**** LISTED ENTRIES ****
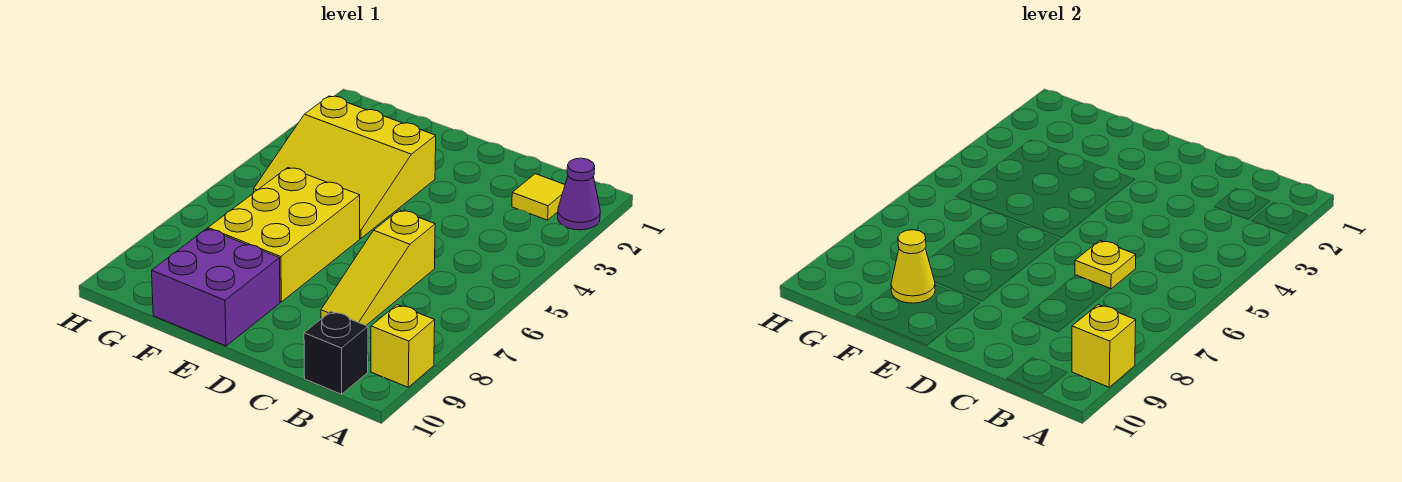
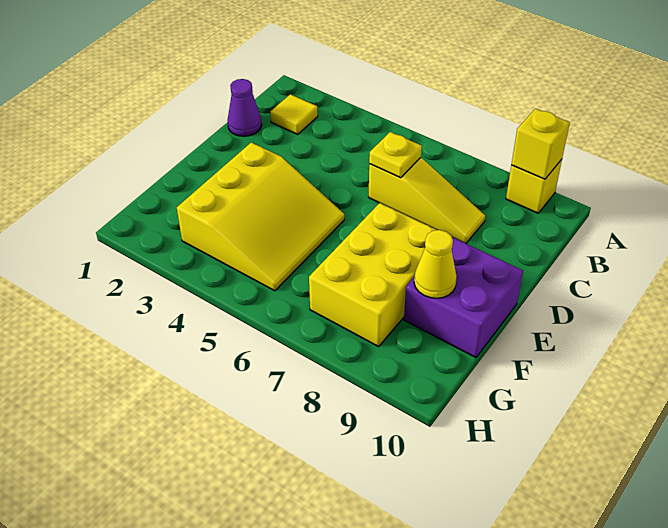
purple cone A2 level 1 -> purple cone C1 level 1
black brick B10 level 1 -> none
yellow brick E6:F8 level 1 -> yellow brick E7:G8 level 1

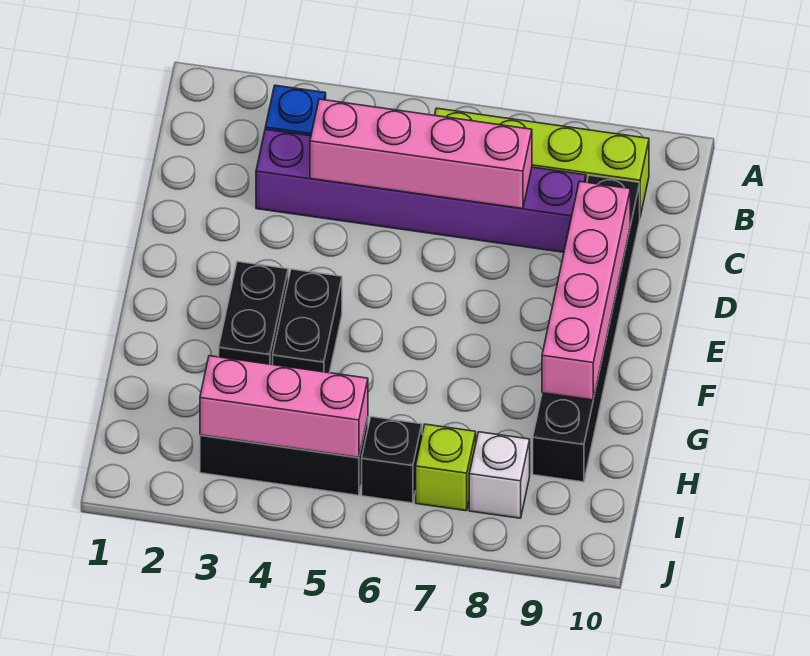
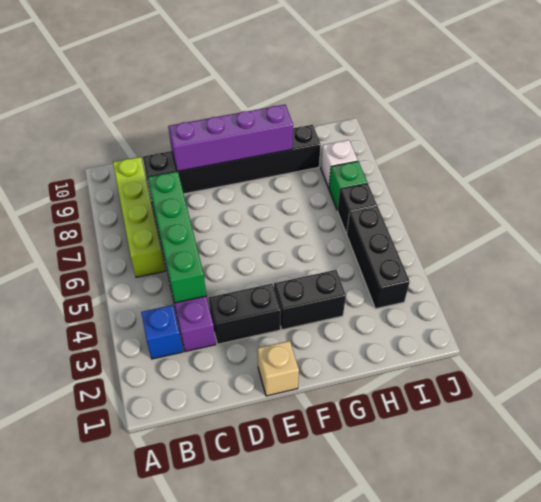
pink brick C4:C7 level 2 -> green brick C4:C7 level 2
pink brick D9:G9 level 2 -> purple brick D9:G9 level 2
none -> tan brick E1 level 1
black brick F4:G4 level 1 -> black brick D3:E3 level 1
pink brick I3:I5 level 2 -> none
lime brick I7 level 1 -> green brick I7 level 1

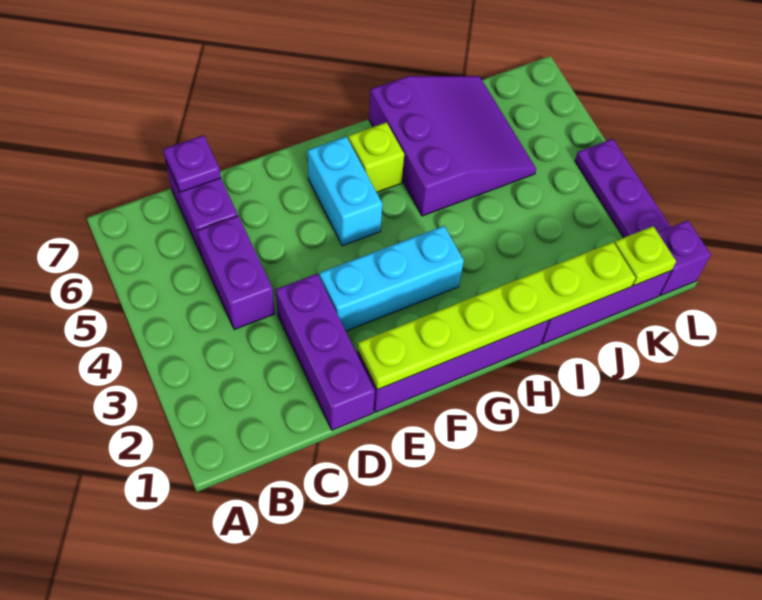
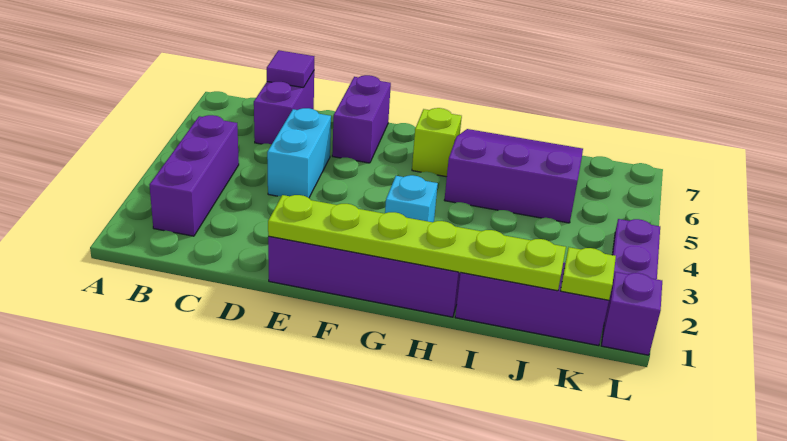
purple brick C4:C5 level 1 -> purple brick E6:E7 level 1
purple plate C7 level 2 -> purple tile C7 level 2
purple brick D1:D3 level 1 -> purple brick B2:B4 level 1
cyan brick E3:G3 level 1 -> cyan brick G3 level 1
cyan brick F5:F6 level 1 -> cyan brick D4:D5 level 1
purple slope H5:J7 level 1 top H -> purple slope H5:J7 level 1 top 5

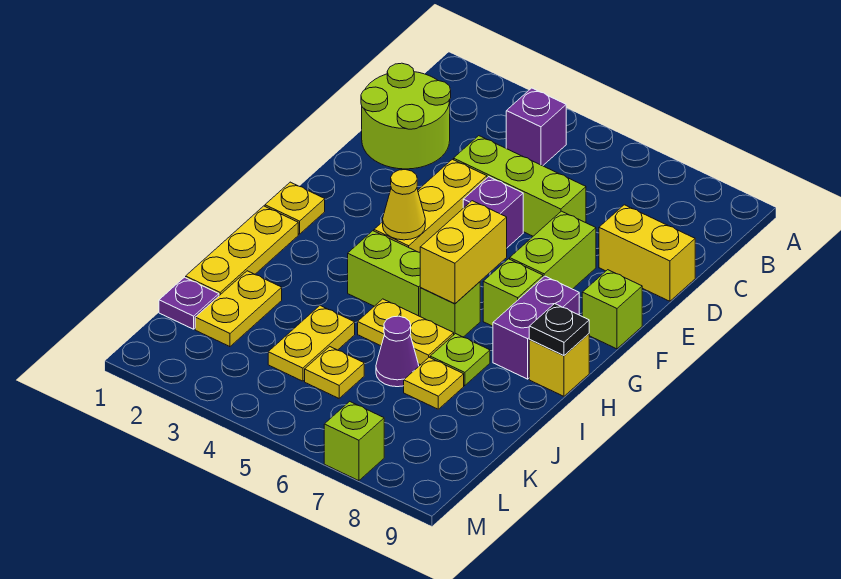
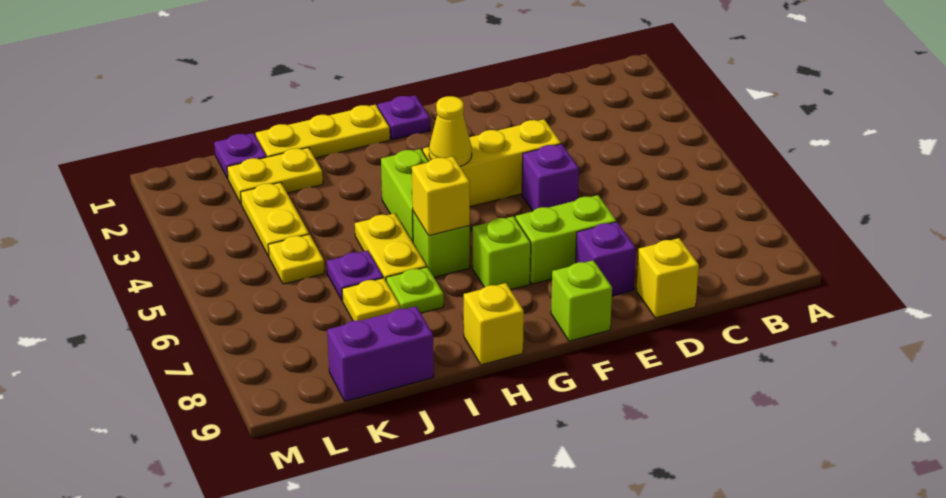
purple brick B4 level 1 -> purple brick E8 level 1
lime round brick C1:D2 level 1 -> none
lime brick D4:D6 level 1 -> none
yellow brick D8:D9 level 1 -> yellow brick D9 level 1
yellow plate G1 level 1 -> purple plate G1 level 1
yellow brick G6:H6 level 2 -> yellow brick H6 level 2
purple brick G8:H8 level 1 -> purple brick J9:K9 level 1
black plate H9 level 2 -> none
yellow plate J4:K4 level 1 -> yellow plate K3:K4 level 1
purple cone J6 level 1 -> purple plate J6 level 1
lime brick M7 level 1 -> none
****
WORK ITEM »
Nothing but the records themselves, exact and complete, should be returned; leave the pictures out.

WORKED SOLUTION »
purple cone A2 level 1 -> purple cone C1 level 1
black brick B10 level 1 -> none
yellow brick E6:F8 level 1 -> yellow brick E7:G8 level 1

pink brick C4:C7 level 2 -> green brick C4:C7 level 2
pink brick D9:G9 level 2 -> purple brick D9:G9 level 2
none -> tan brick E1 level 1
black brick F4:G4 level 1 -> black brick D3:E3 level 1
pink brick I3:I5 level 2 -> none
lime brick I7 level 1 -> green brick I7 level 1

purple brick C4:C5 level 1 -> purple brick E6:E7 level 1
purple plate C7 level 2 -> purple tile C7 level 2
purple brick D1:D3 level 1 -> purple brick B2:B4 level 1
cyan brick E3:G3 level 1 -> cyan brick G3 level 1
cyan brick F5:F6 level 1 -> cyan brick D4:D5 level 1
purple slope H5:J7 level 1 top H -> purple slope H5:J7 level 1 top 5

purple brick B4 level 1 -> purple brick E8 level 1
lime round brick C1:D2 level 1 -> none
lime brick D4:D6 level 1 -> none
yellow brick D8:D9 level 1 -> yellow brick D9 level 1
yellow plate G1 level 1 -> purple plate G1 level 1
yellow brick G6:H6 level 2 -> yellow brick H6 level 2
purple brick G8:H8 level 1 -> purple brick J9:K9 level 1
black plate H9 level 2 -> none
yellow plate J4:K4 level 1 -> yellow plate K3:K4 level 1
purple cone J6 level 1 -> purple plate J6 level 1
lime brick M7 level 1 -> none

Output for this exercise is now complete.